Activity >> Starting at the line that contains "pink mushroom: 0 -> 2" and stopping after the last line, set down the listing exactly as it is. Add nothing.

====================

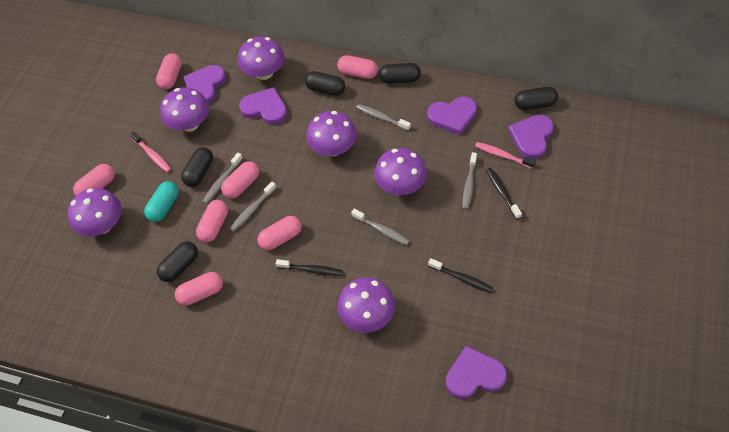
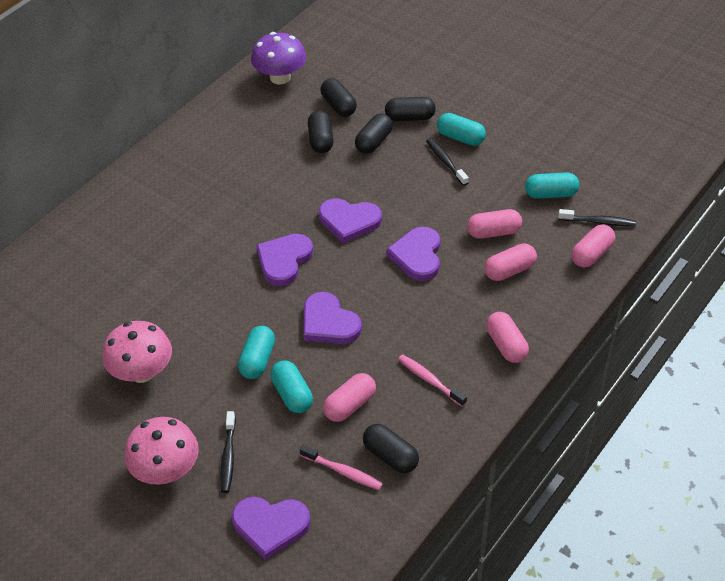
grey toothbrush: 5 -> 0
pink capsule: 7 -> 5
pink mushroom: 0 -> 2
purple mushroom: 6 -> 1
turquoise capsule: 1 -> 4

====================

Answer for the task >>
pink mushroom: 0 -> 2
purple mushroom: 6 -> 1
turquoise capsule: 1 -> 4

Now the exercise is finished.